### Work item:
The answer must consist of every line from the entries below that contains the word "white".

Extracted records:
┌────────

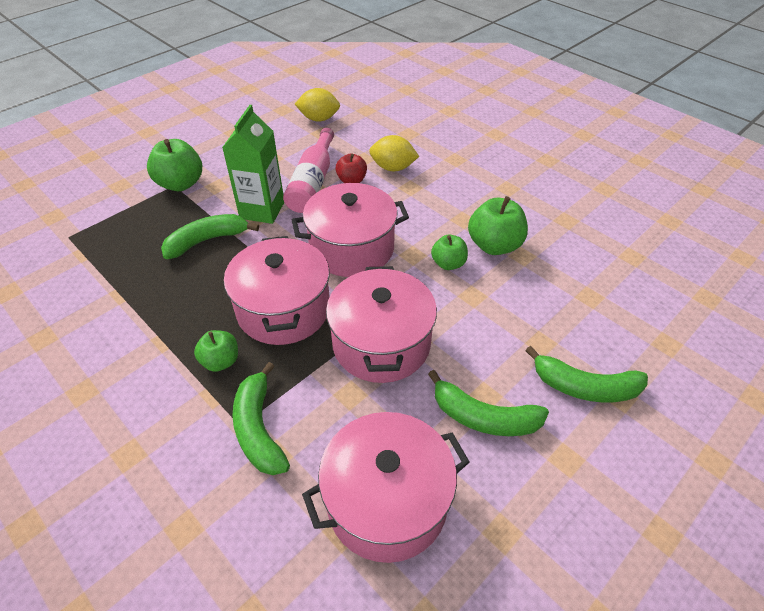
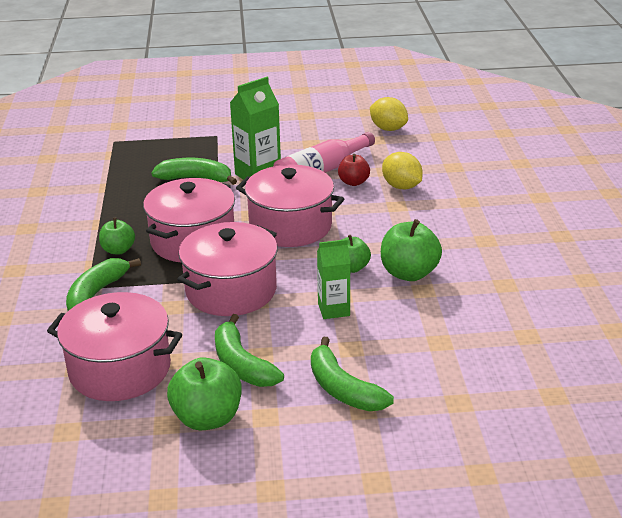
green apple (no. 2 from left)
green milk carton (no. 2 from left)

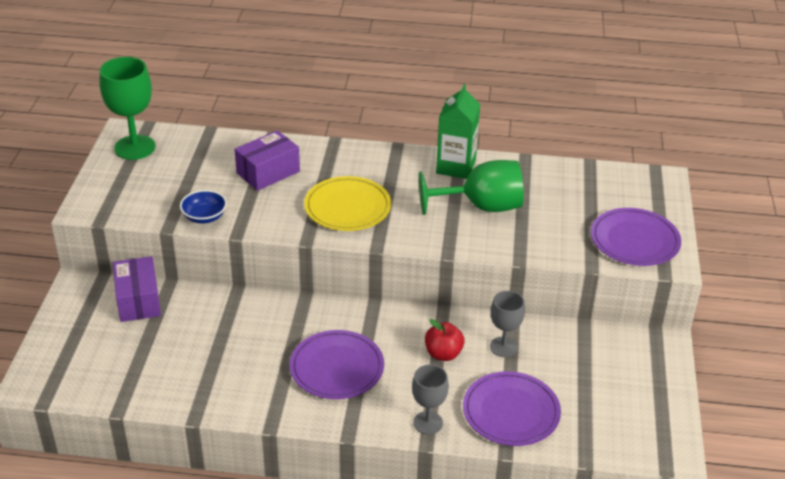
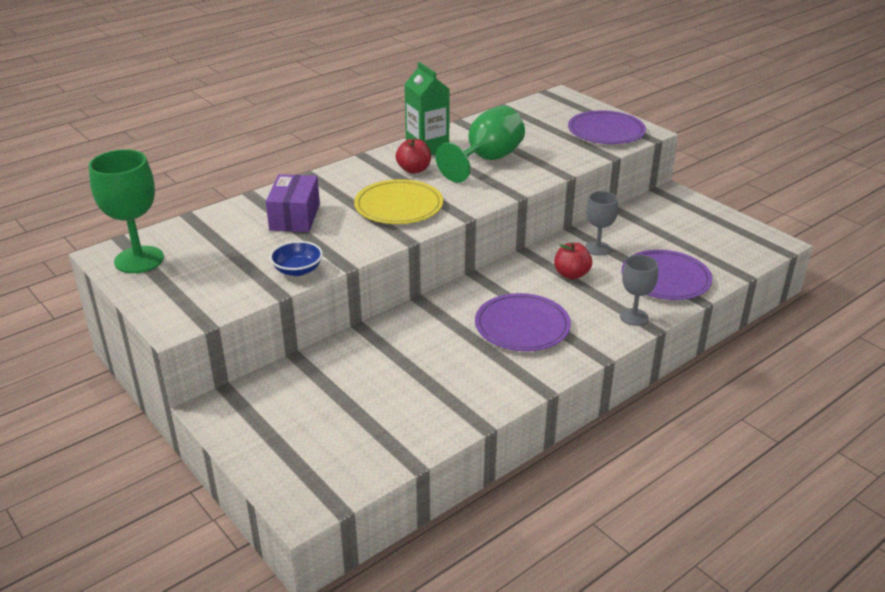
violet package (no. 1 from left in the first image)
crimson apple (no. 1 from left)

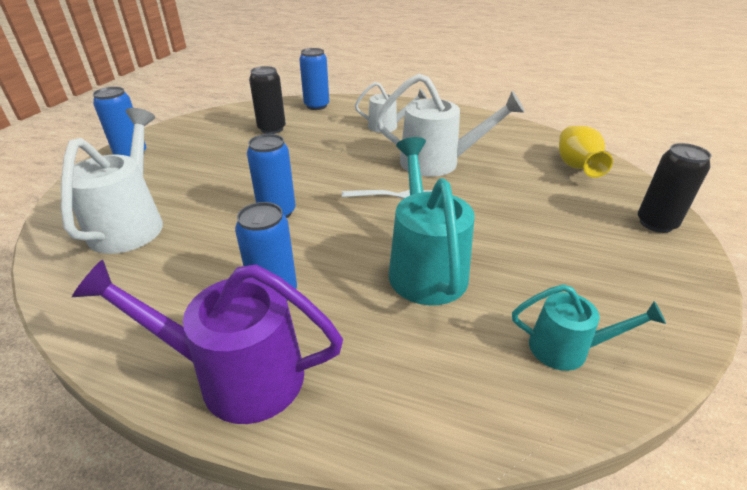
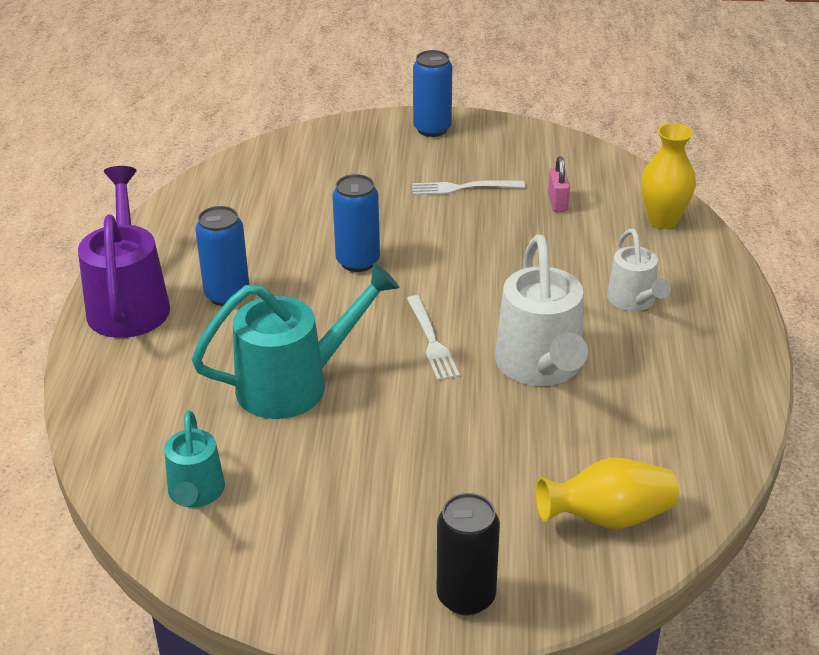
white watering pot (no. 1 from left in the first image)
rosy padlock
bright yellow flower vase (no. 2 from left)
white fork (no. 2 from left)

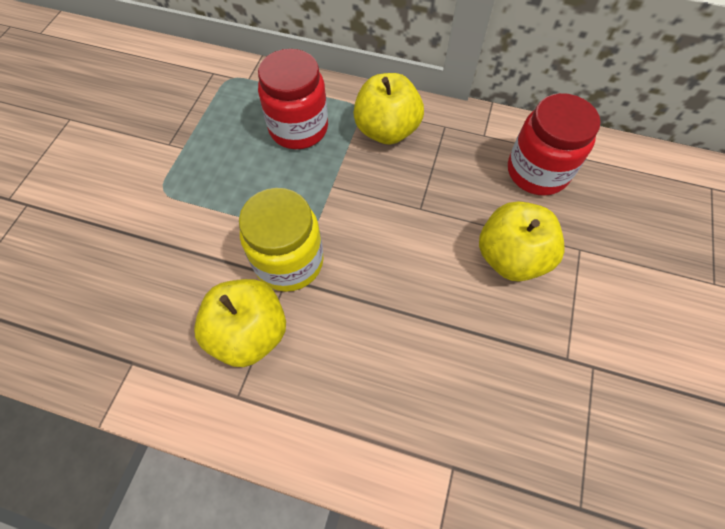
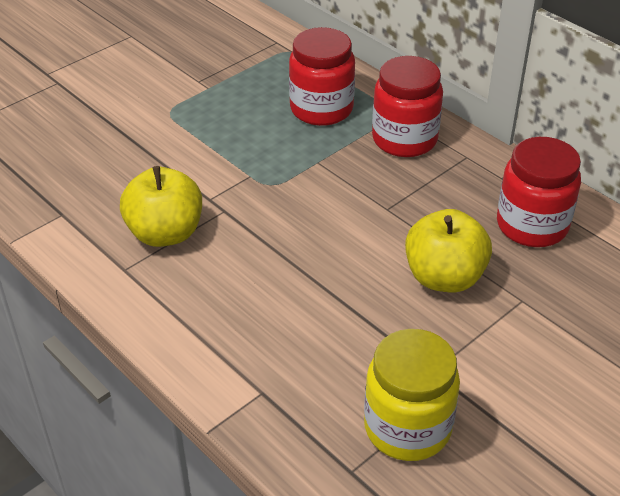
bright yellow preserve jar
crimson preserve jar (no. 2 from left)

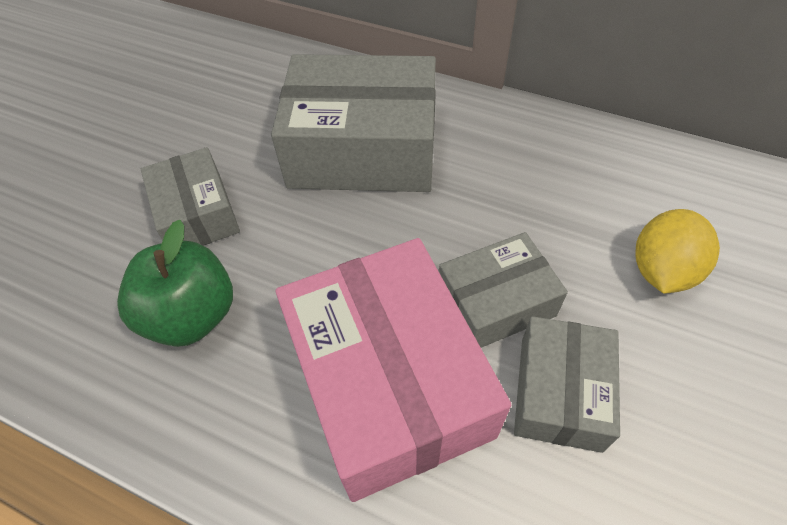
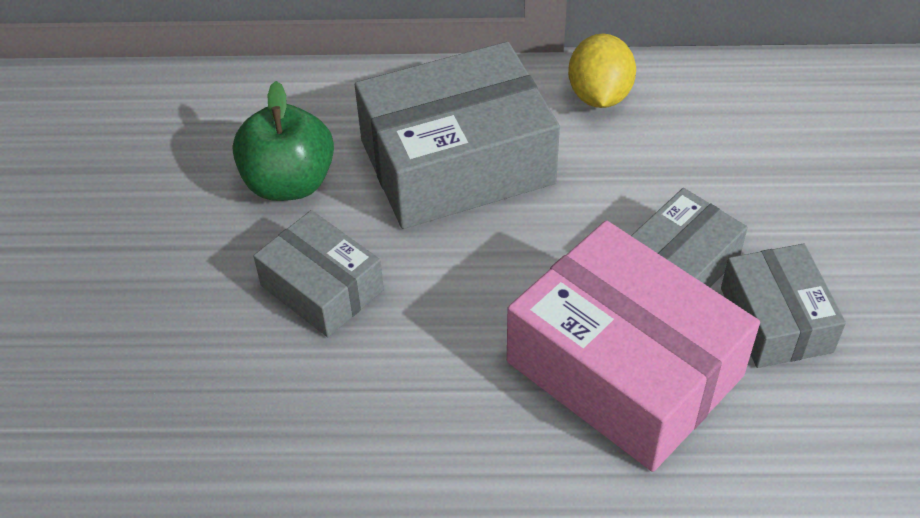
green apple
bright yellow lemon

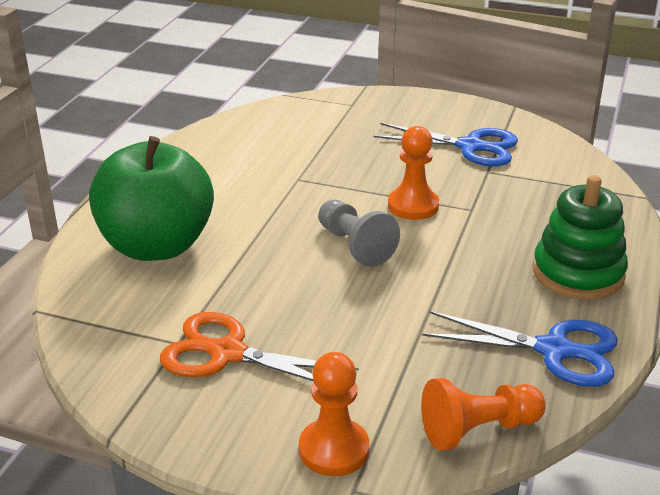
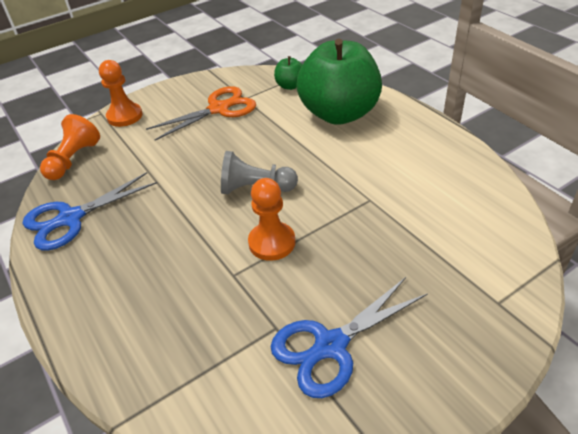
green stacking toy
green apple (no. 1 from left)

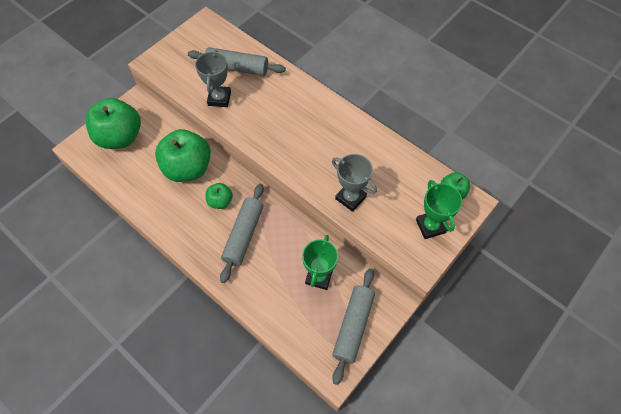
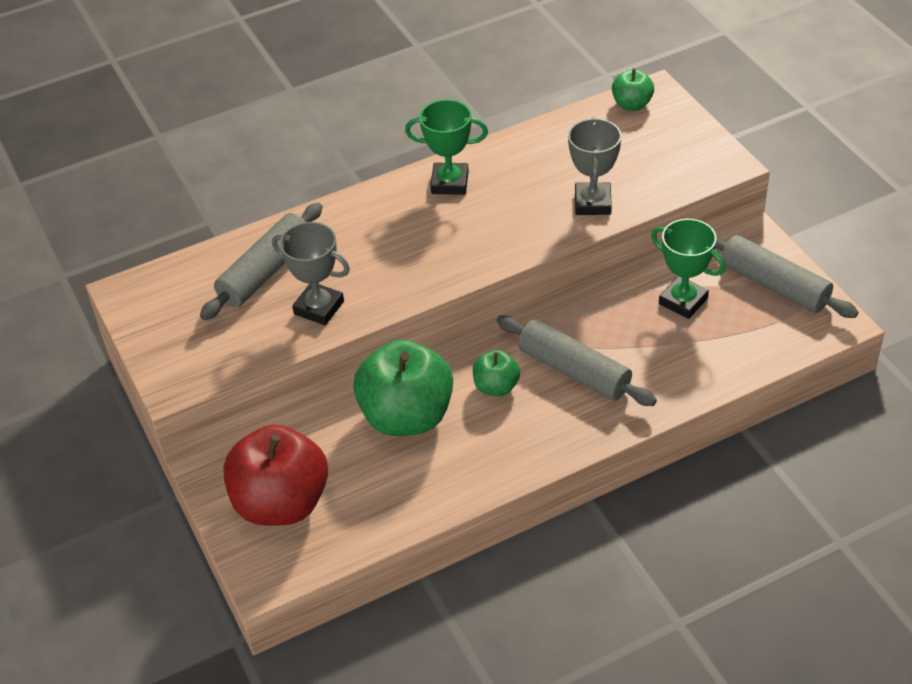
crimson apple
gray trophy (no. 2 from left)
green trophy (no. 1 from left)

└────────

### Answer to this task:
white watering pot (no. 1 from left in the first image)
white fork (no. 2 from left)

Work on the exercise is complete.